*Exercise description*: Substitute "pixels" for every "px" in the entries below, and write out all their lines again with nothing else changed.

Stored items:
======

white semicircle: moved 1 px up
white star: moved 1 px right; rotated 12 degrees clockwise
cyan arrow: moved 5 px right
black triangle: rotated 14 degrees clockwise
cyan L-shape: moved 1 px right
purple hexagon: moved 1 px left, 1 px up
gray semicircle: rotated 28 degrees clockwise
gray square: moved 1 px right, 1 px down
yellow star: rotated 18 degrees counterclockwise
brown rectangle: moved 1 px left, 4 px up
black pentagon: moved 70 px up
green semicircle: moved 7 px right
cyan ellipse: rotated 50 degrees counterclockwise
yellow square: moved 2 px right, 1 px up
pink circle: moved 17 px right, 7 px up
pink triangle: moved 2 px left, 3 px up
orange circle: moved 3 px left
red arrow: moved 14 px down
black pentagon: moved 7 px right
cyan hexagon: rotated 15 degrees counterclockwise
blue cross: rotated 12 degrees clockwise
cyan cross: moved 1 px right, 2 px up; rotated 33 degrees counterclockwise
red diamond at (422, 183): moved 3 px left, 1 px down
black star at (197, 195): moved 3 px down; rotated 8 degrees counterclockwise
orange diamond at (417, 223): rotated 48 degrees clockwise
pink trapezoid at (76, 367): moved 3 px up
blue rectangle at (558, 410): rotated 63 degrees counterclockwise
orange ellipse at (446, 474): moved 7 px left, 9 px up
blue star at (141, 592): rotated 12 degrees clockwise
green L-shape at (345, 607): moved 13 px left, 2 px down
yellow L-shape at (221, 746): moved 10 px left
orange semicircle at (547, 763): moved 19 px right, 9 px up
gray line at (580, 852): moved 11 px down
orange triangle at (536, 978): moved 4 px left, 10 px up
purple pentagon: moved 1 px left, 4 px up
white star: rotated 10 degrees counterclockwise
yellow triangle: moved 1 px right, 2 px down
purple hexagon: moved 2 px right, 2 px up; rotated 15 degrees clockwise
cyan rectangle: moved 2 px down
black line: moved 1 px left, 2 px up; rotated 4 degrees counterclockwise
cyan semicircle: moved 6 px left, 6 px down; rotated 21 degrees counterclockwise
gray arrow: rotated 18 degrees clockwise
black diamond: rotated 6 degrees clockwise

======

*Output of the exercise*:
white semicircle: moved 1 pixels up
white star: moved 1 pixels right; rotated 12 degrees clockwise
cyan arrow: moved 5 pixels right
black triangle: rotated 14 degrees clockwise
cyan L-shape: moved 1 pixels right
purple hexagon: moved 1 pixels left, 1 pixels up
gray semicircle: rotated 28 degrees clockwise
gray square: moved 1 pixels right, 1 pixels down
yellow star: rotated 18 degrees counterclockwise
brown rectangle: moved 1 pixels left, 4 pixels up
black pentagon: moved 70 pixels up
green semicircle: moved 7 pixels right
cyan ellipse: rotated 50 degrees counterclockwise
yellow square: moved 2 pixels right, 1 pixels up
pink circle: moved 17 pixels right, 7 pixels up
pink triangle: moved 2 pixels left, 3 pixels up
orange circle: moved 3 pixels left
red arrow: moved 14 pixels down
black pentagon: moved 7 pixels right
cyan hexagon: rotated 15 degrees counterclockwise
blue cross: rotated 12 degrees clockwise
cyan cross: moved 1 pixels right, 2 pixels up; rotated 33 degrees counterclockwise
red diamond at (422, 183): moved 3 pixels left, 1 pixels down
black star at (197, 195): moved 3 pixels down; rotated 8 degrees counterclockwise
orange diamond at (417, 223): rotated 48 degrees clockwise
pink trapezoid at (76, 367): moved 3 pixels up
blue rectangle at (558, 410): rotated 63 degrees counterclockwise
orange ellipse at (446, 474): moved 7 pixels left, 9 pixels up
blue star at (141, 592): rotated 12 degrees clockwise
green L-shape at (345, 607): moved 13 pixels left, 2 pixels down
yellow L-shape at (221, 746): moved 10 pixels left
orange semicircle at (547, 763): moved 19 pixels right, 9 pixels up
gray line at (580, 852): moved 11 pixels down
orange triangle at (536, 978): moved 4 pixels left, 10 pixels up
purple pentagon: moved 1 pixels left, 4 pixels up
white star: rotated 10 degrees counterclockwise
yellow triangle: moved 1 pixels right, 2 pixels down
purple hexagon: moved 2 pixels right, 2 pixels up; rotated 15 degrees clockwise
cyan rectangle: moved 2 pixels down
black line: moved 1 pixels left, 2 pixels up; rotated 4 degrees counterclockwise
cyan semicircle: moved 6 pixels left, 6 pixels down; rotated 21 degrees counterclockwise
gray arrow: rotated 18 degrees clockwise
black diamond: rotated 6 degrees clockwise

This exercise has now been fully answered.